Task directions:
Write every entry out again with no changes, and leave the images behind.

(Image comparison data)
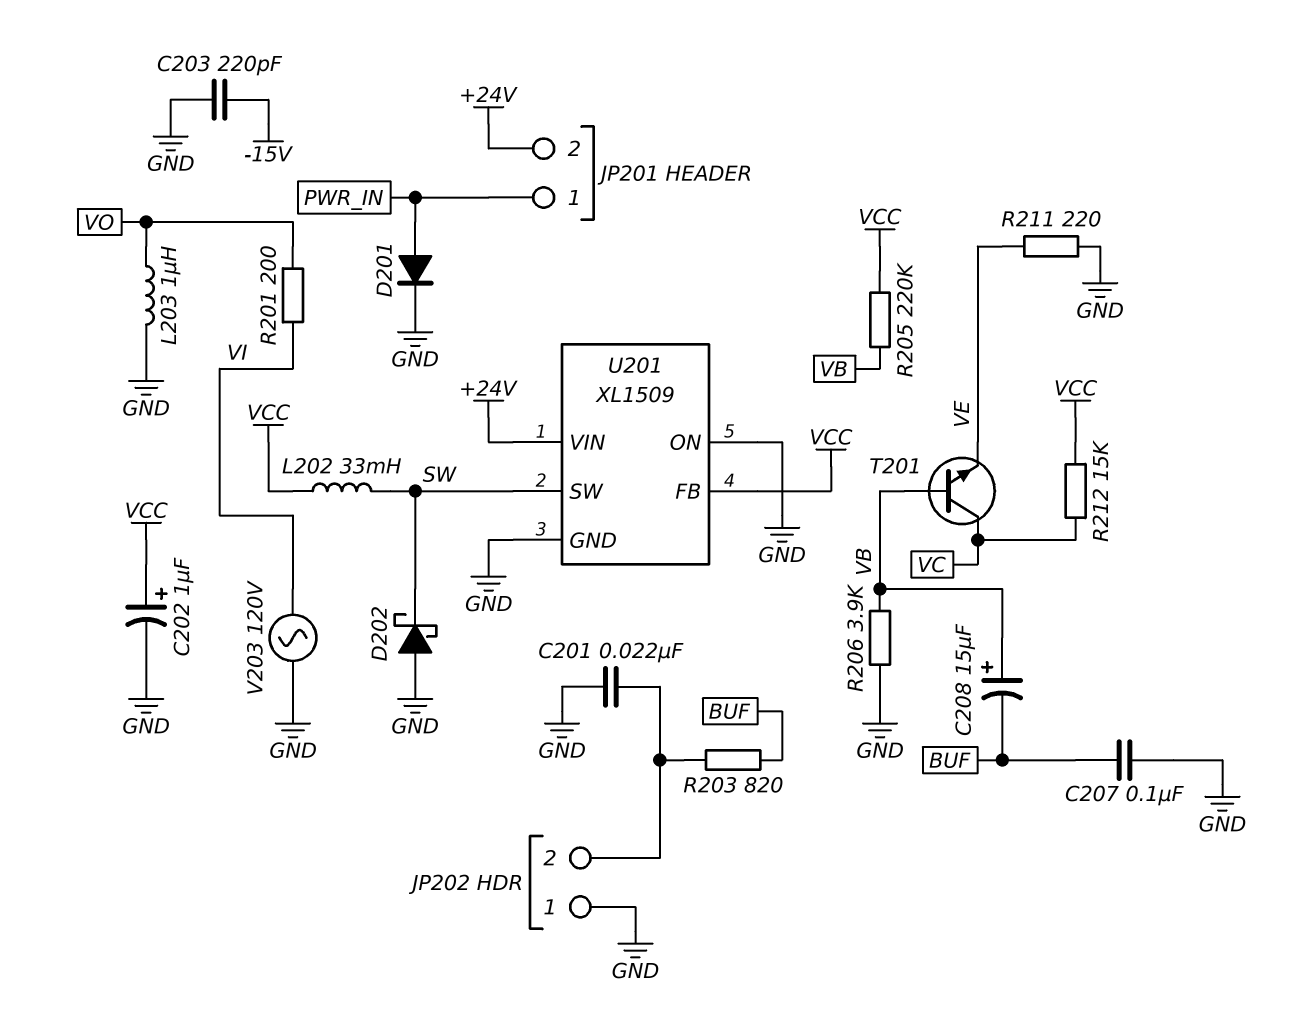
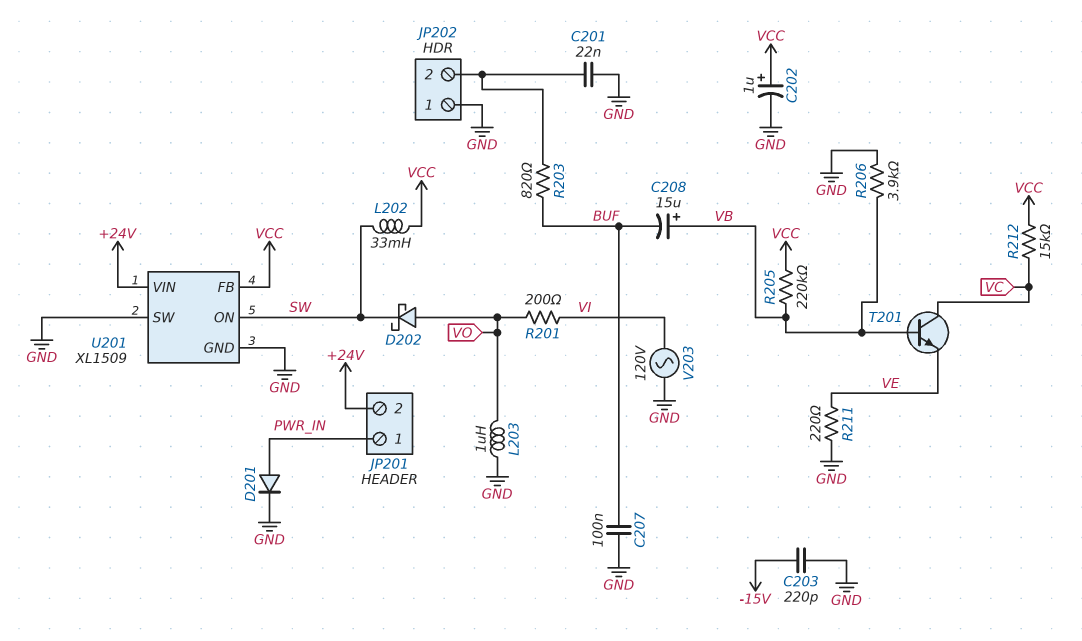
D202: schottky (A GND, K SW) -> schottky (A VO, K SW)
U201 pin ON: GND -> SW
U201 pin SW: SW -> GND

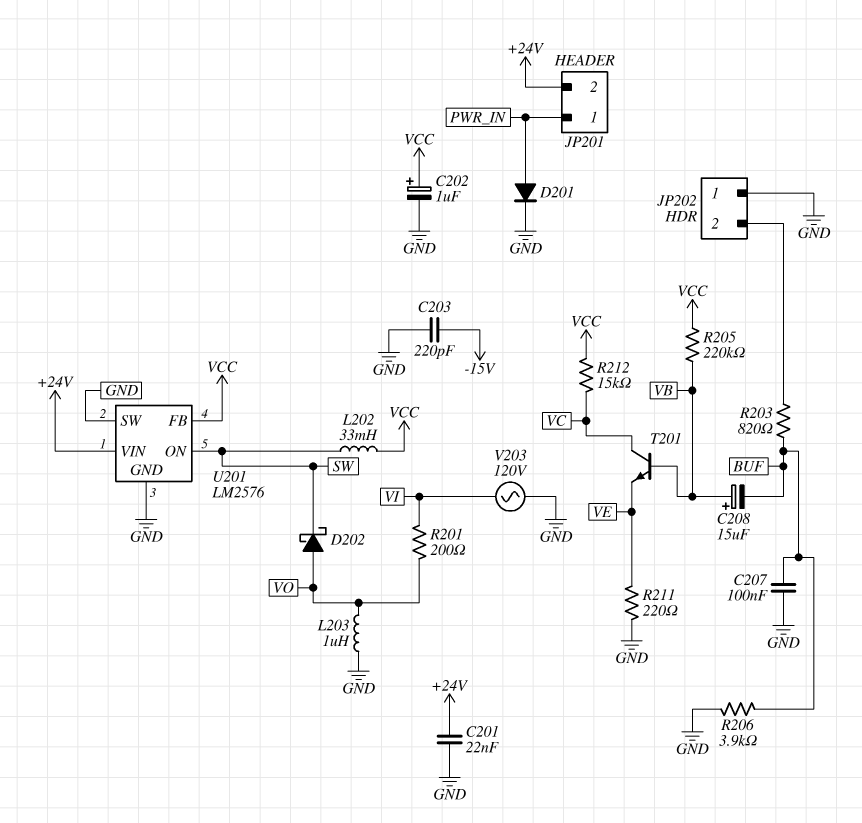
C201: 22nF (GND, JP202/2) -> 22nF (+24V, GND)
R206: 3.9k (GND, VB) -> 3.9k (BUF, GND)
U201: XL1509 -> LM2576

Written solution:
D202: schottky (A GND, K SW) -> schottky (A VO, K SW)
U201 pin ON: GND -> SW
U201 pin SW: SW -> GND

C201: 22nF (GND, JP202/2) -> 22nF (+24V, GND)
R206: 3.9k (GND, VB) -> 3.9k (BUF, GND)
U201: XL1509 -> LM2576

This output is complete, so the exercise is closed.